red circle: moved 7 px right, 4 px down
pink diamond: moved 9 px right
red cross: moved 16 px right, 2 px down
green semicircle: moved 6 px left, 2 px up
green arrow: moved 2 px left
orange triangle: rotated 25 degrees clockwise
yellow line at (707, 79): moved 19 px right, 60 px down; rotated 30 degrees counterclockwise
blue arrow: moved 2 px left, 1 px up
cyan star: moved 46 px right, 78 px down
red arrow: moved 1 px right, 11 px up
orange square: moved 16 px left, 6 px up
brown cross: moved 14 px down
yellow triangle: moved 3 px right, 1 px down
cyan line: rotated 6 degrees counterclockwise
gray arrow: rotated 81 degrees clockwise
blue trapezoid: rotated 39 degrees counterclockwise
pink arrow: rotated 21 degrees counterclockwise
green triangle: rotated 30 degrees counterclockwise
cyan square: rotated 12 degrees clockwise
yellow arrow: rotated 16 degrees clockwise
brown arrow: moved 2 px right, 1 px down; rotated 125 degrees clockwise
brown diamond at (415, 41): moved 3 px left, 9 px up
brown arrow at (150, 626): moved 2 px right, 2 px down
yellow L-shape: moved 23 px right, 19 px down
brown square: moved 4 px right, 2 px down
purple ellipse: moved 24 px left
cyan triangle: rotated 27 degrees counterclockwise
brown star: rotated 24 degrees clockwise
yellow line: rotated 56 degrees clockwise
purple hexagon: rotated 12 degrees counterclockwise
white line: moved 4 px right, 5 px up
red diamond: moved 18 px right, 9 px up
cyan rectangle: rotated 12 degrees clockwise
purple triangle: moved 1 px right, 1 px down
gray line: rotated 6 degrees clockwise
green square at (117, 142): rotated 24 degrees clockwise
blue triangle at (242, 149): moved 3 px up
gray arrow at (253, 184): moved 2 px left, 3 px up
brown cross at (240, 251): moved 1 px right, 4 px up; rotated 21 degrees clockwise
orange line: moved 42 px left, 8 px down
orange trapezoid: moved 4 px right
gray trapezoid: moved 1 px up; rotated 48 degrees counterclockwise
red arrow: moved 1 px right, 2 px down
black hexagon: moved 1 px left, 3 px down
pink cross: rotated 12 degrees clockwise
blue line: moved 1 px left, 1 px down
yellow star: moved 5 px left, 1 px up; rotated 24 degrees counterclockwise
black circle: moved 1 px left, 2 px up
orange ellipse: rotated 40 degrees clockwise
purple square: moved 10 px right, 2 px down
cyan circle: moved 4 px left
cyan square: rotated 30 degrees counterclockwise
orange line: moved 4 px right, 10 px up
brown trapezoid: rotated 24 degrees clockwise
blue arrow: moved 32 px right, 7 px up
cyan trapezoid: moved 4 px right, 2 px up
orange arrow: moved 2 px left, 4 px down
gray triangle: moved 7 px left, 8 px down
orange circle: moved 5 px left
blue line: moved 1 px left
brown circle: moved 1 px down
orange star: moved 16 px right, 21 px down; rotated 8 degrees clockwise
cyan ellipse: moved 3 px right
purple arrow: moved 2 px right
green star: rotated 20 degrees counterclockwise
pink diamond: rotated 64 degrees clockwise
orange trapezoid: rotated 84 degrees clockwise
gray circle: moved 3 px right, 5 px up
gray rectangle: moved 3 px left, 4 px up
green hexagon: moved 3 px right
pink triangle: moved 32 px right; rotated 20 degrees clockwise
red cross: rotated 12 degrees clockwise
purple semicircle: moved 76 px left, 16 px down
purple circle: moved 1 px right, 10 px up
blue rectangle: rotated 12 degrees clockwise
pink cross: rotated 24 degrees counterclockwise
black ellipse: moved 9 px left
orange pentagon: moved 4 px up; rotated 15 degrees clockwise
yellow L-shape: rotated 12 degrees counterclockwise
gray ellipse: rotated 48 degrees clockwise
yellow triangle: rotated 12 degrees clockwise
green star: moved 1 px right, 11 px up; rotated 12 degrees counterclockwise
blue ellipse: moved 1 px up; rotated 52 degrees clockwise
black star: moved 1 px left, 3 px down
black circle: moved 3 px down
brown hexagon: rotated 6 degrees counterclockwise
..............................
Write out every line of the records above verbatim, keeping their original order.

red circle: moved 7 px right, 4 px down
pink diamond: moved 9 px right
red cross: moved 16 px right, 2 px down
green semicircle: moved 6 px left, 2 px up
green arrow: moved 2 px left
orange triangle: rotated 25 degrees clockwise
yellow line at (707, 79): moved 19 px right, 60 px down; rotated 30 degrees counterclockwise
blue arrow: moved 2 px left, 1 px up
cyan star: moved 46 px right, 78 px down
red arrow: moved 1 px right, 11 px up
orange square: moved 16 px left, 6 px up
brown cross: moved 14 px down
yellow triangle: moved 3 px right, 1 px down
cyan line: rotated 6 degrees counterclockwise
gray arrow: rotated 81 degrees clockwise
blue trapezoid: rotated 39 degrees counterclockwise
pink arrow: rotated 21 degrees counterclockwise
green triangle: rotated 30 degrees counterclockwise
cyan square: rotated 12 degrees clockwise
yellow arrow: rotated 16 degrees clockwise
brown arrow: moved 2 px right, 1 px down; rotated 125 degrees clockwise
brown diamond at (415, 41): moved 3 px left, 9 px up
brown arrow at (150, 626): moved 2 px right, 2 px down
yellow L-shape: moved 23 px right, 19 px down
brown square: moved 4 px right, 2 px down
purple ellipse: moved 24 px left
cyan triangle: rotated 27 degrees counterclockwise
brown star: rotated 24 degrees clockwise
yellow line: rotated 56 degrees clockwise
purple hexagon: rotated 12 degrees counterclockwise
white line: moved 4 px right, 5 px up
red diamond: moved 18 px right, 9 px up
cyan rectangle: rotated 12 degrees clockwise
purple triangle: moved 1 px right, 1 px down
gray line: rotated 6 degrees clockwise
green square at (117, 142): rotated 24 degrees clockwise
blue triangle at (242, 149): moved 3 px up
gray arrow at (253, 184): moved 2 px left, 3 px up
brown cross at (240, 251): moved 1 px right, 4 px up; rotated 21 degrees clockwise
orange line: moved 42 px left, 8 px down
orange trapezoid: moved 4 px right
gray trapezoid: moved 1 px up; rotated 48 degrees counterclockwise
red arrow: moved 1 px right, 2 px down
black hexagon: moved 1 px left, 3 px down
pink cross: rotated 12 degrees clockwise
blue line: moved 1 px left, 1 px down
yellow star: moved 5 px left, 1 px up; rotated 24 degrees counterclockwise
black circle: moved 1 px left, 2 px up
orange ellipse: rotated 40 degrees clockwise
purple square: moved 10 px right, 2 px down
cyan circle: moved 4 px left
cyan square: rotated 30 degrees counterclockwise
orange line: moved 4 px right, 10 px up
brown trapezoid: rotated 24 degrees clockwise
blue arrow: moved 32 px right, 7 px up
cyan trapezoid: moved 4 px right, 2 px up
orange arrow: moved 2 px left, 4 px down
gray triangle: moved 7 px left, 8 px down
orange circle: moved 5 px left
blue line: moved 1 px left
brown circle: moved 1 px down
orange star: moved 16 px right, 21 px down; rotated 8 degrees clockwise
cyan ellipse: moved 3 px right
purple arrow: moved 2 px right
green star: rotated 20 degrees counterclockwise
pink diamond: rotated 64 degrees clockwise
orange trapezoid: rotated 84 degrees clockwise
gray circle: moved 3 px right, 5 px up
gray rectangle: moved 3 px left, 4 px up
green hexagon: moved 3 px right
pink triangle: moved 32 px right; rotated 20 degrees clockwise
red cross: rotated 12 degrees clockwise
purple semicircle: moved 76 px left, 16 px down
purple circle: moved 1 px right, 10 px up
blue rectangle: rotated 12 degrees clockwise
pink cross: rotated 24 degrees counterclockwise
black ellipse: moved 9 px left
orange pentagon: moved 4 px up; rotated 15 degrees clockwise
yellow L-shape: rotated 12 degrees counterclockwise
gray ellipse: rotated 48 degrees clockwise
yellow triangle: rotated 12 degrees clockwise
green star: moved 1 px right, 11 px up; rotated 12 degrees counterclockwise
blue ellipse: moved 1 px up; rotated 52 degrees clockwise
black star: moved 1 px left, 3 px down
black circle: moved 3 px down
brown hexagon: rotated 6 degrees counterclockwise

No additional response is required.